• _Image sets with object changes_

*** Begin section ***

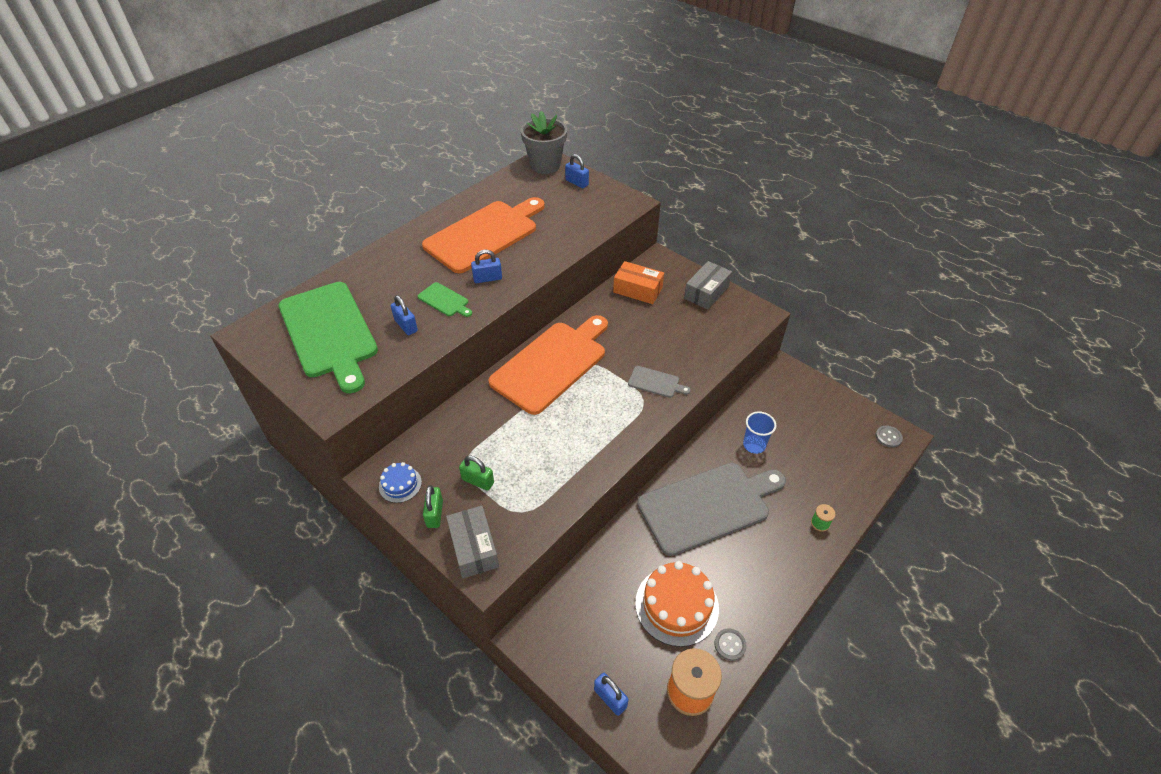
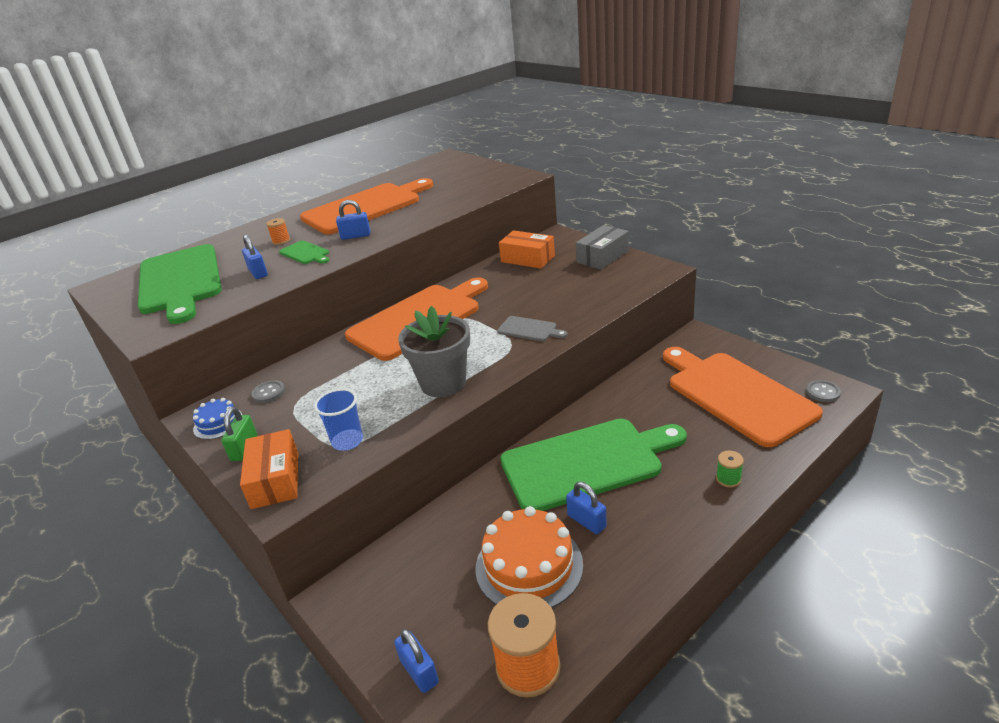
camera: 10 degrees right, 15 degrees down
grey box [446,506,499,579] -> orange box [240,429,298,509]
green padlock [459,456,494,491] -> none
grey flower pot [521,111,567,174] -> grey flower pot moved to [398,306,470,397]
blue padlock [565,154,589,188] -> blue padlock moved to [566,482,607,534]
grey cutting board [637,463,786,556] -> green cutting board [500,419,687,511]
grey button [714,629,747,661] -> grey button moved to [251,380,285,403]
blue cup [743,411,776,454] -> blue cup moved to [314,388,363,451]
none -> orange spool [266,218,290,245]
none -> orange cutting board [663,347,823,447]

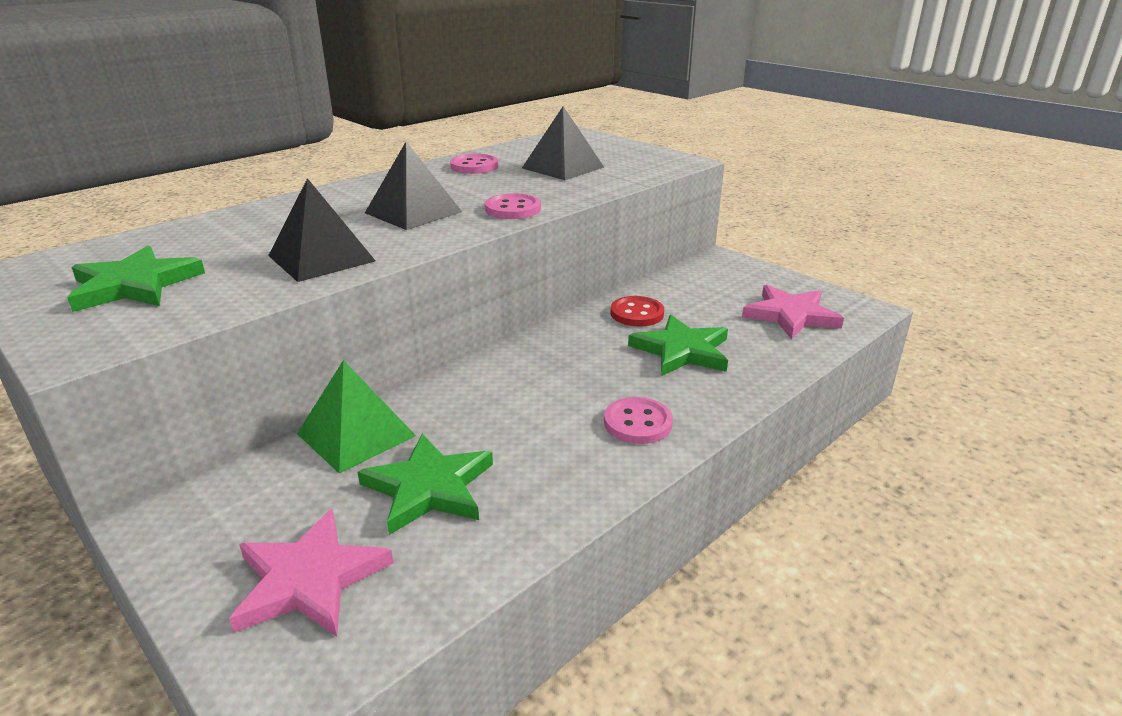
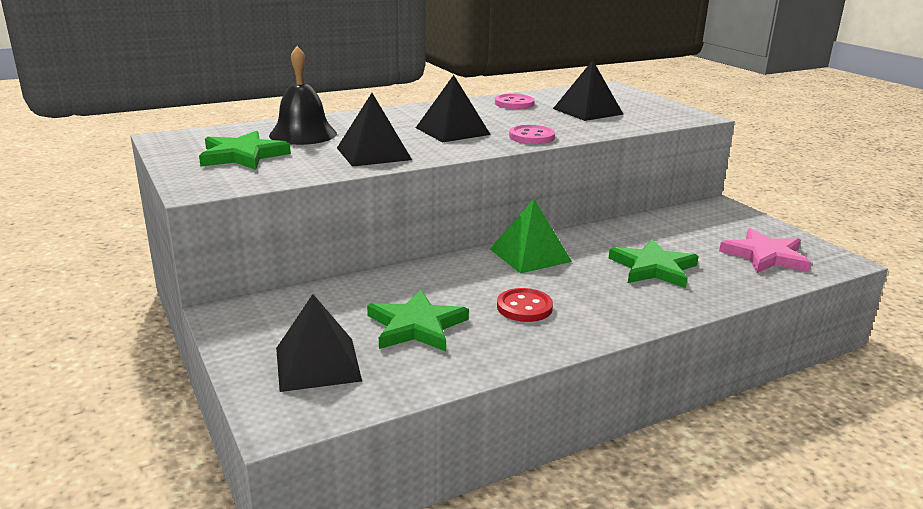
camera: 15 degrees right, 5 degrees down
pink star [229,509,393,637] -> black pyramid [276,294,362,392]
green pyramid [297,360,416,473] -> green pyramid moved to [490,199,572,274]
pink button [604,397,673,444] -> none
red button [610,296,664,327] -> red button moved to [497,288,553,322]
none -> black bell [269,46,337,145]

*** End section ***

• _What to produce_
Give all the records again, exactly, without images.

• _Expected answer_
camera: 10 degrees right, 15 degrees down
grey box [446,506,499,579] -> orange box [240,429,298,509]
green padlock [459,456,494,491] -> none
grey flower pot [521,111,567,174] -> grey flower pot moved to [398,306,470,397]
blue padlock [565,154,589,188] -> blue padlock moved to [566,482,607,534]
grey cutting board [637,463,786,556] -> green cutting board [500,419,687,511]
grey button [714,629,747,661] -> grey button moved to [251,380,285,403]
blue cup [743,411,776,454] -> blue cup moved to [314,388,363,451]
none -> orange spool [266,218,290,245]
none -> orange cutting board [663,347,823,447]

camera: 15 degrees right, 5 degrees down
pink star [229,509,393,637] -> black pyramid [276,294,362,392]
green pyramid [297,360,416,473] -> green pyramid moved to [490,199,572,274]
pink button [604,397,673,444] -> none
red button [610,296,664,327] -> red button moved to [497,288,553,322]
none -> black bell [269,46,337,145]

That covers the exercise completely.